_Task inputs_.
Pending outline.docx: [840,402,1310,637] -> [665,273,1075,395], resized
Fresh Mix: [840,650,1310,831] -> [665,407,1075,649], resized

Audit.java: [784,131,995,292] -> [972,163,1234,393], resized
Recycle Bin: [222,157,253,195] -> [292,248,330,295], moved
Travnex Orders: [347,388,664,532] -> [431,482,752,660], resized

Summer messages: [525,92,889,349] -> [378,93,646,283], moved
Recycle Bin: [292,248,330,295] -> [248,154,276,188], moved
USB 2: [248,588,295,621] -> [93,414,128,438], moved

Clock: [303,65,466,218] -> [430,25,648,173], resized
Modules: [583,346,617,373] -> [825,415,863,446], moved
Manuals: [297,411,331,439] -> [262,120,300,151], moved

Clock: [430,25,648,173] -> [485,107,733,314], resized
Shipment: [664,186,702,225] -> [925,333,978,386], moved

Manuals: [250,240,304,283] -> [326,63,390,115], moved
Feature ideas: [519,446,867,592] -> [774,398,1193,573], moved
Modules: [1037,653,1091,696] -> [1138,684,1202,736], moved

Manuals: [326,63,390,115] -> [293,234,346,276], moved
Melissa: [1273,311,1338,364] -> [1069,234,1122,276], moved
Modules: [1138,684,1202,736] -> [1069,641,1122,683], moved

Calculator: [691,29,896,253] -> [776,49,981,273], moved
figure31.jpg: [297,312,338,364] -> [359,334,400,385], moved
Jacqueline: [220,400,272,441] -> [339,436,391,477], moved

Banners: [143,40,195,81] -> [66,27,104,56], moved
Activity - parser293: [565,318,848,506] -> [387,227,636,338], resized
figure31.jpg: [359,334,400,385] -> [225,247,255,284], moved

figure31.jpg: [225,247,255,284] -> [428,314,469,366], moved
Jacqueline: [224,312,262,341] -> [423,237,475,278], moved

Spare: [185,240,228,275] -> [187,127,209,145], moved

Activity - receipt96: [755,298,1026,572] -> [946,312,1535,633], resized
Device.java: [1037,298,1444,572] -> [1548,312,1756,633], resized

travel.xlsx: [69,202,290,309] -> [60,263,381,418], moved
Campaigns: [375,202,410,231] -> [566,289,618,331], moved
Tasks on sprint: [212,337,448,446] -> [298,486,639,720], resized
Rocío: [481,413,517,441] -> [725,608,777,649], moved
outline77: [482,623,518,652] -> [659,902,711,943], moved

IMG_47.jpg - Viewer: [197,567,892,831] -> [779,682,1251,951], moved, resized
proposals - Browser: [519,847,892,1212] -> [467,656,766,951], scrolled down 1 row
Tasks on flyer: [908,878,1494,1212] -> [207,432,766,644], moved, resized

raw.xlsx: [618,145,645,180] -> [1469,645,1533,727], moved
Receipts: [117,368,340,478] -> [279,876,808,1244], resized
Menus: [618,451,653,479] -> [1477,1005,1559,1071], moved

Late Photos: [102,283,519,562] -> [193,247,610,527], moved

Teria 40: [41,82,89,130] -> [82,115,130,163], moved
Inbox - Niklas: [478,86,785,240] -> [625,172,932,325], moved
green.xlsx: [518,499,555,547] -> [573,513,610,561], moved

_Required work_. An exact copy of every line from the one containing "Spare: [185,240,228,275] ->" through the last line of the entries is required; please add nothing.

_Result_.
Spare: [185,240,228,275] -> [187,127,209,145], moved

Activity - receipt96: [755,298,1026,572] -> [946,312,1535,633], resized
Device.java: [1037,298,1444,572] -> [1548,312,1756,633], resized

travel.xlsx: [69,202,290,309] -> [60,263,381,418], moved
Campaigns: [375,202,410,231] -> [566,289,618,331], moved
Tasks on sprint: [212,337,448,446] -> [298,486,639,720], resized
Rocío: [481,413,517,441] -> [725,608,777,649], moved
outline77: [482,623,518,652] -> [659,902,711,943], moved

IMG_47.jpg - Viewer: [197,567,892,831] -> [779,682,1251,951], moved, resized
proposals - Browser: [519,847,892,1212] -> [467,656,766,951], scrolled down 1 row
Tasks on flyer: [908,878,1494,1212] -> [207,432,766,644], moved, resized

raw.xlsx: [618,145,645,180] -> [1469,645,1533,727], moved
Receipts: [117,368,340,478] -> [279,876,808,1244], resized
Menus: [618,451,653,479] -> [1477,1005,1559,1071], moved

Late Photos: [102,283,519,562] -> [193,247,610,527], moved

Teria 40: [41,82,89,130] -> [82,115,130,163], moved
Inbox - Niklas: [478,86,785,240] -> [625,172,932,325], moved
green.xlsx: [518,499,555,547] -> [573,513,610,561], moved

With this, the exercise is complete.